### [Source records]
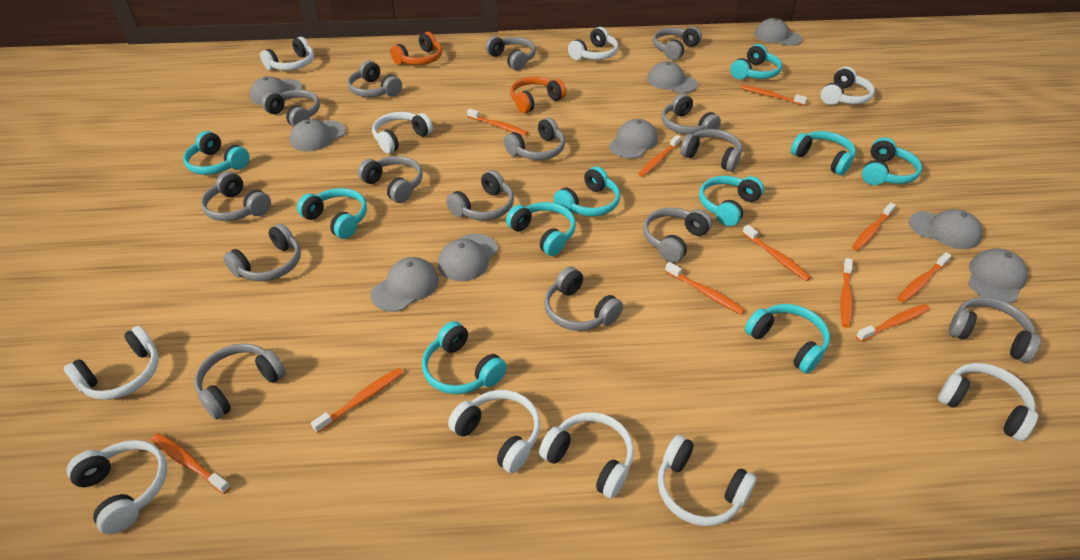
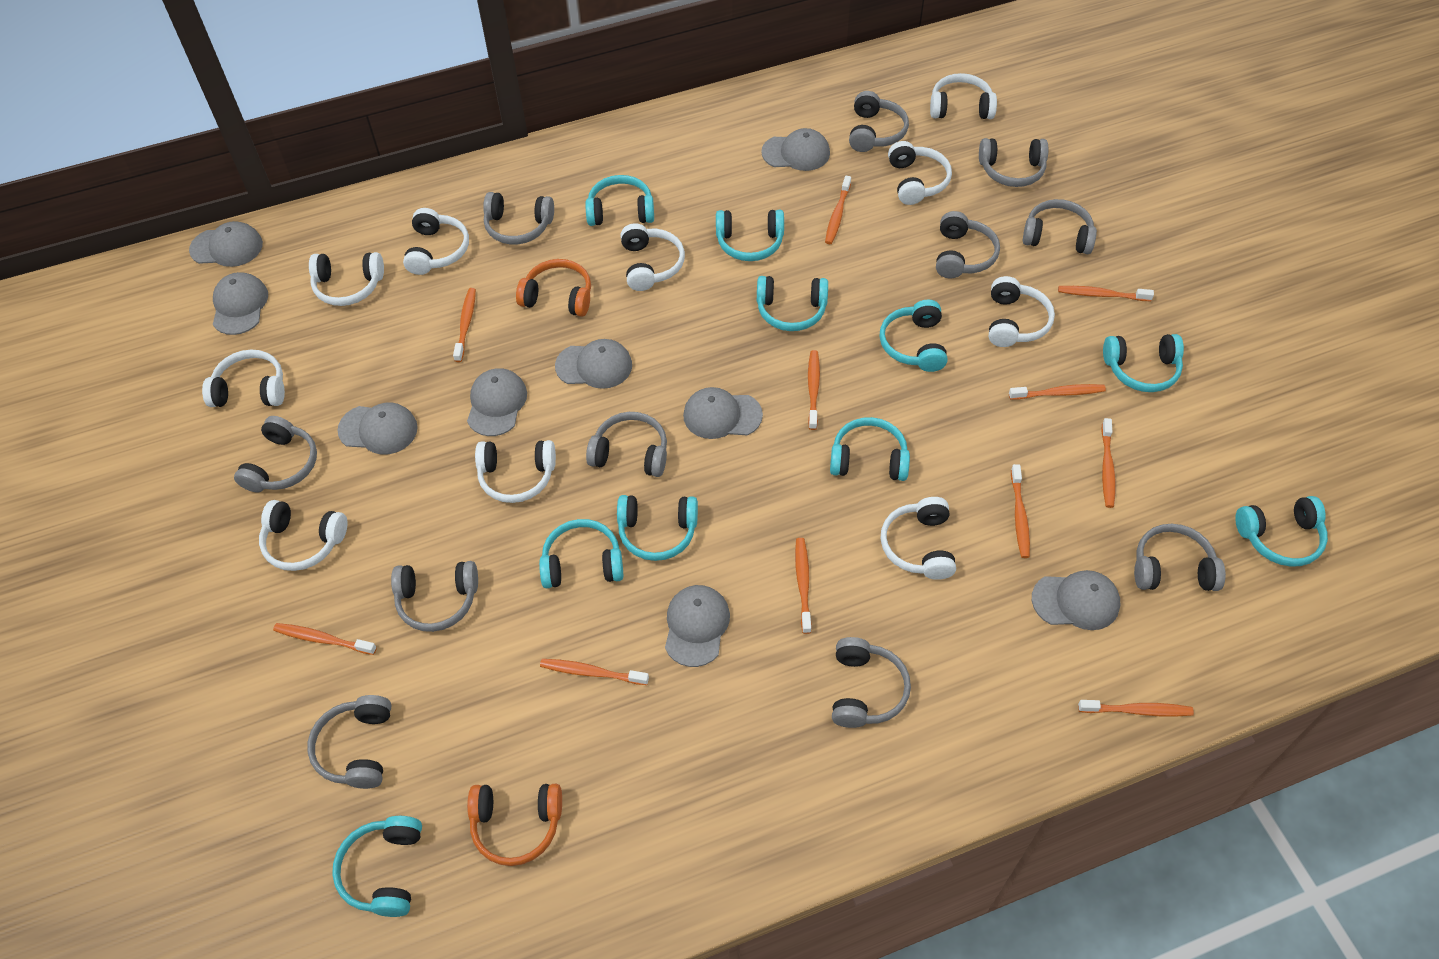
grey headphones: 15 -> 11

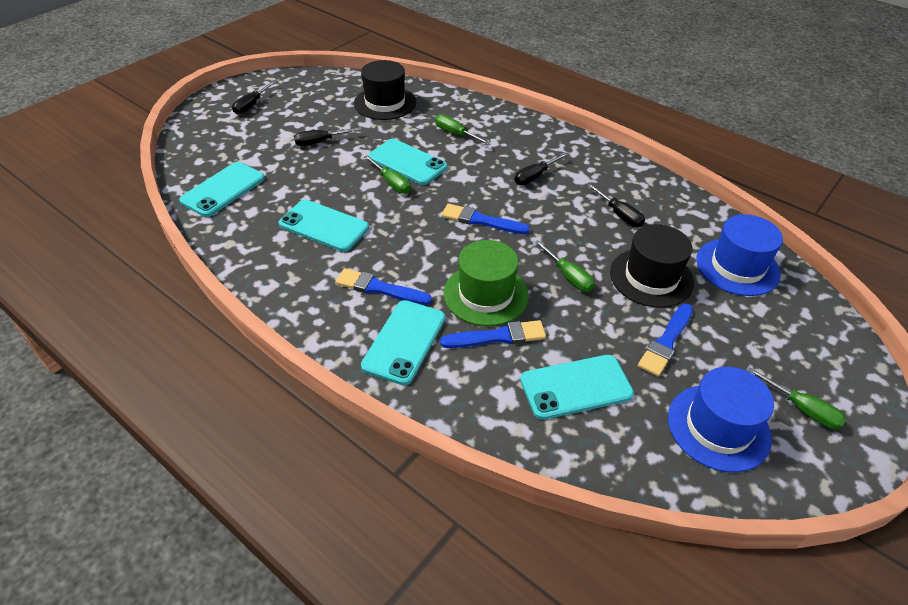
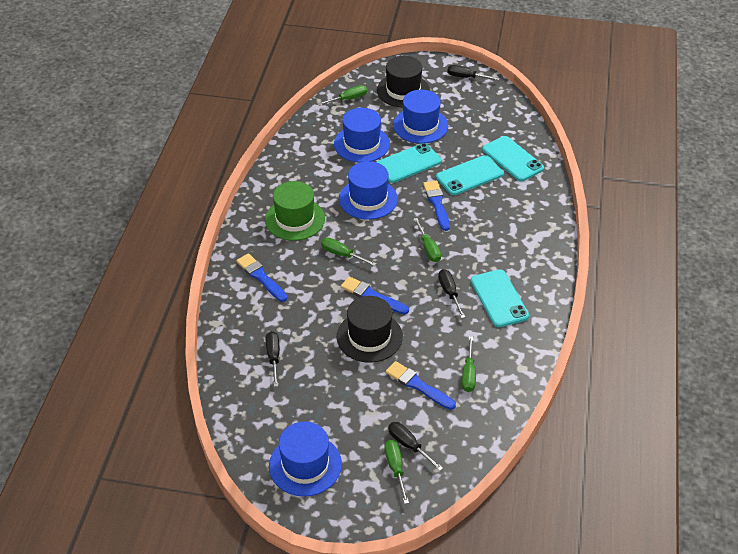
blue hat: 2 -> 4
green screwdriver: 4 -> 5
turquoise phone: 5 -> 4

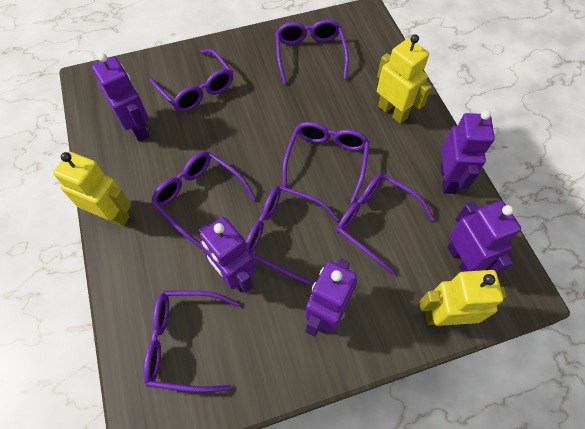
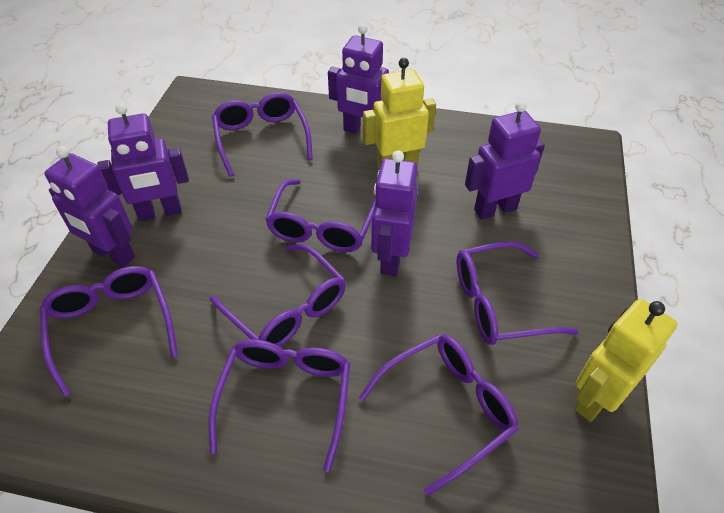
yellow robot: 3 -> 2

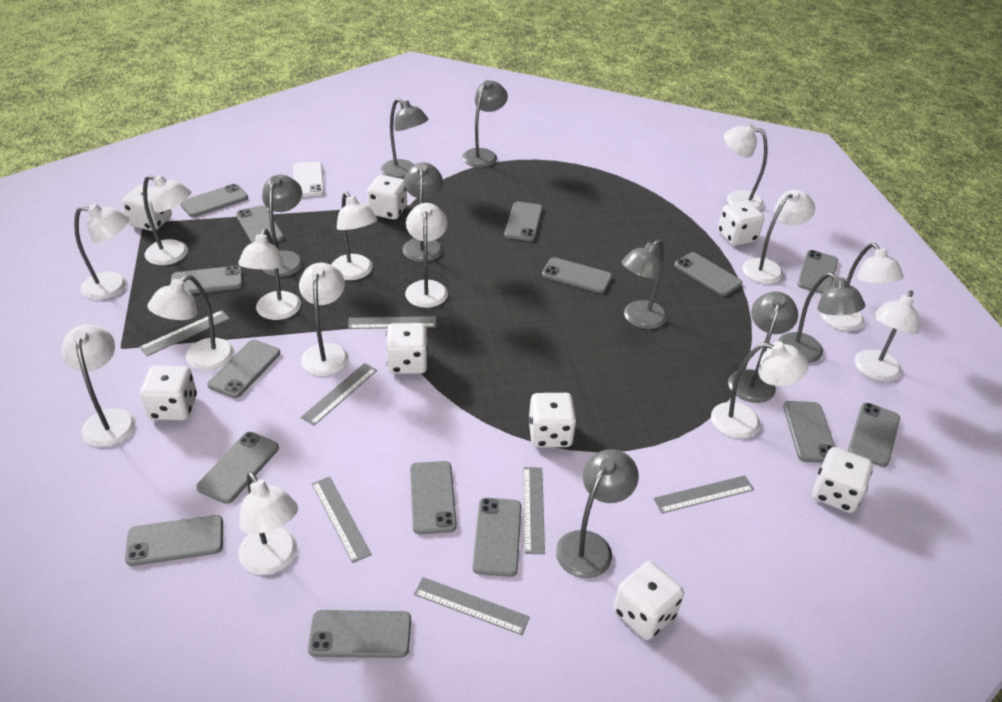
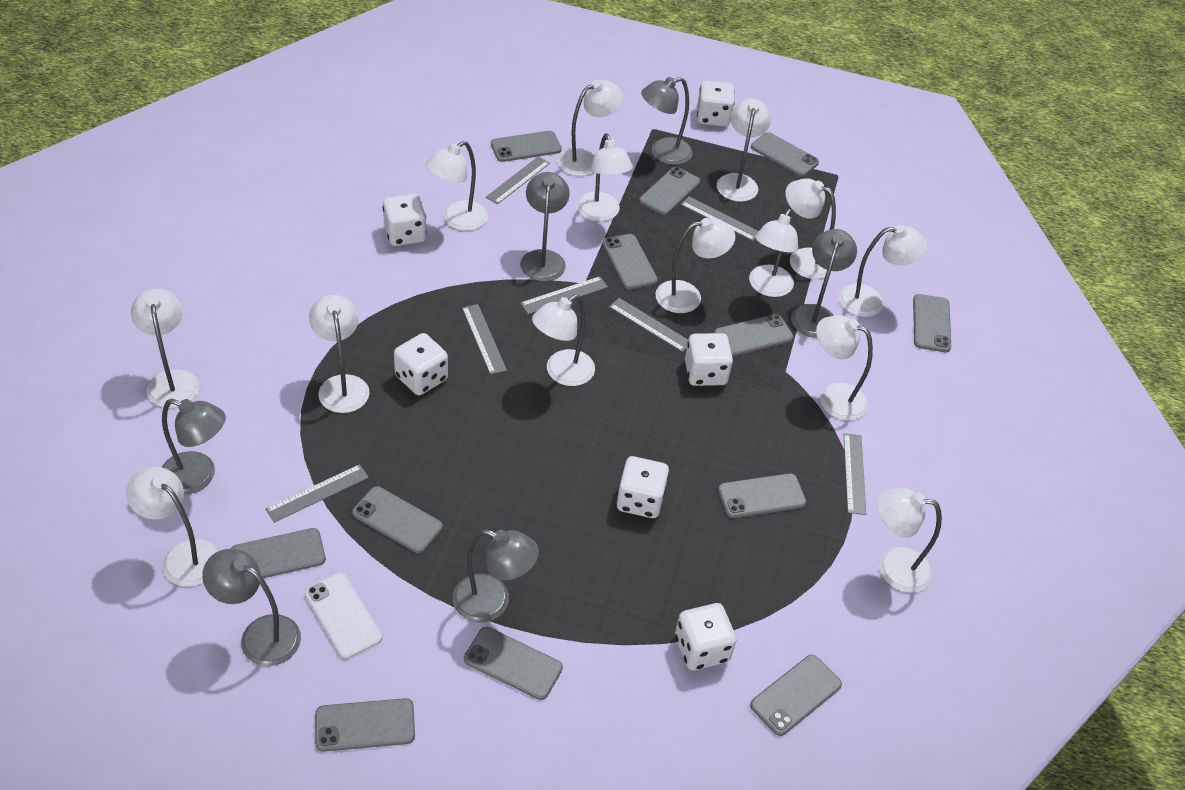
grey lamp: 8 -> 6
grey phone: 15 -> 12
white dice: 8 -> 6

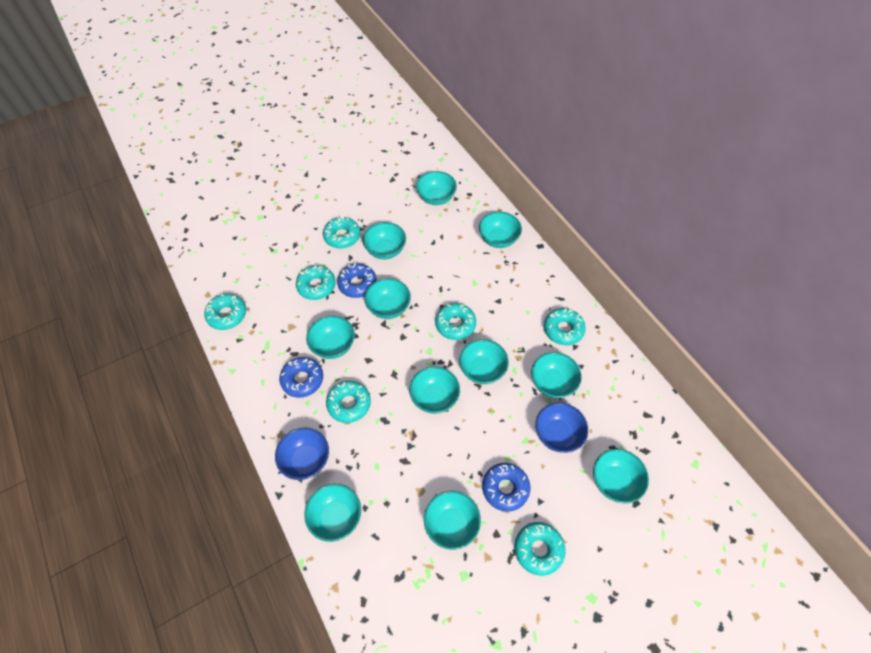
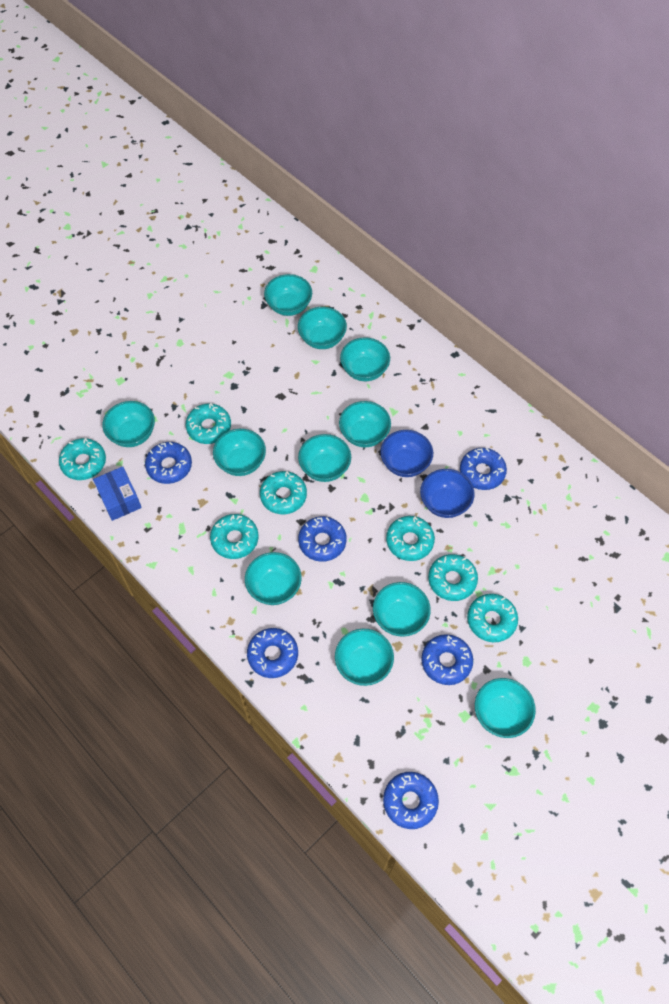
blue box: 0 -> 1
blue donut: 3 -> 6

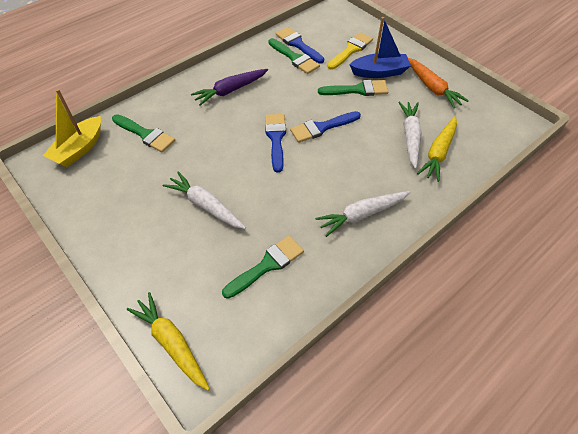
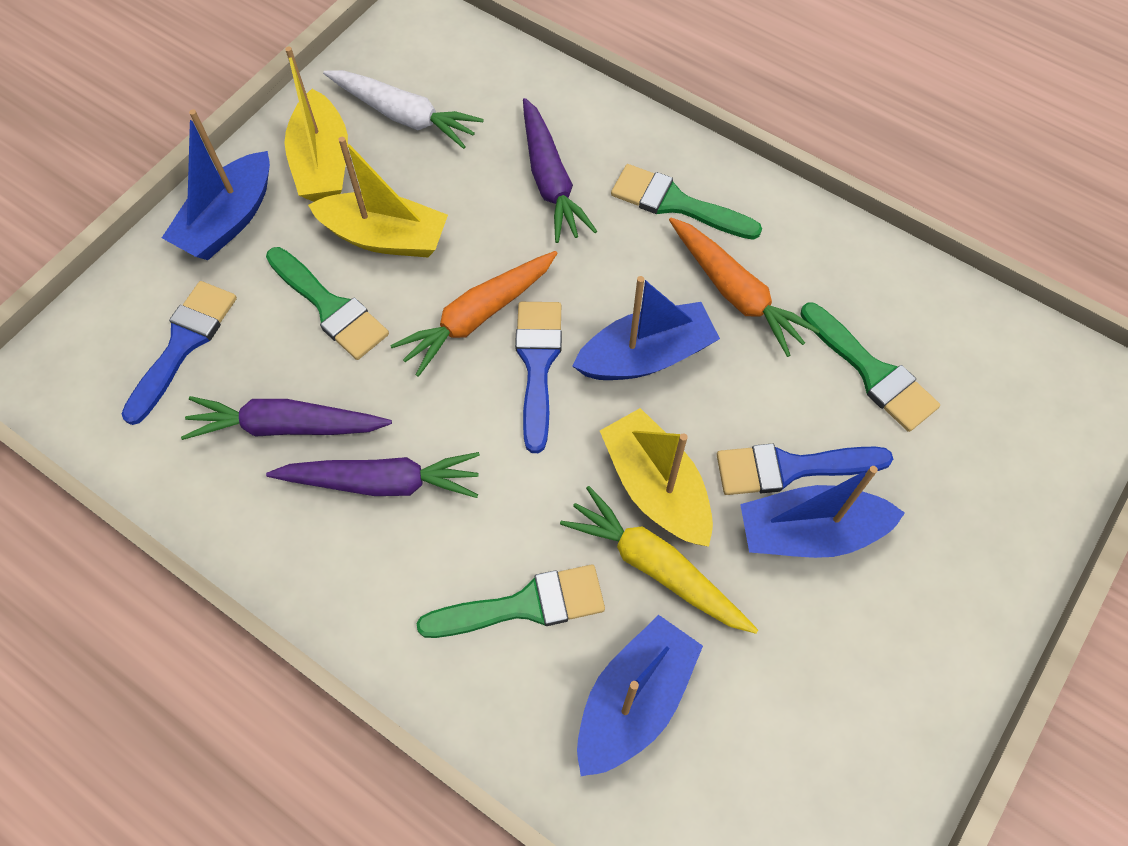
blue boat: 1 -> 4
orange carrot: 1 -> 2
purple carrot: 1 -> 3
white carrot: 3 -> 1
yellow boat: 1 -> 3
yellow brush: 1 -> 0
yellow carrot: 2 -> 1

### [Work instruction]
Output each record verbatim, but skip anything that is a picture.

### [Response to this task]
grey headphones: 15 -> 11

blue hat: 2 -> 4
green screwdriver: 4 -> 5
turquoise phone: 5 -> 4

yellow robot: 3 -> 2

grey lamp: 8 -> 6
grey phone: 15 -> 12
white dice: 8 -> 6

blue box: 0 -> 1
blue donut: 3 -> 6

blue boat: 1 -> 4
orange carrot: 1 -> 2
purple carrot: 1 -> 3
white carrot: 3 -> 1
yellow boat: 1 -> 3
yellow brush: 1 -> 0
yellow carrot: 2 -> 1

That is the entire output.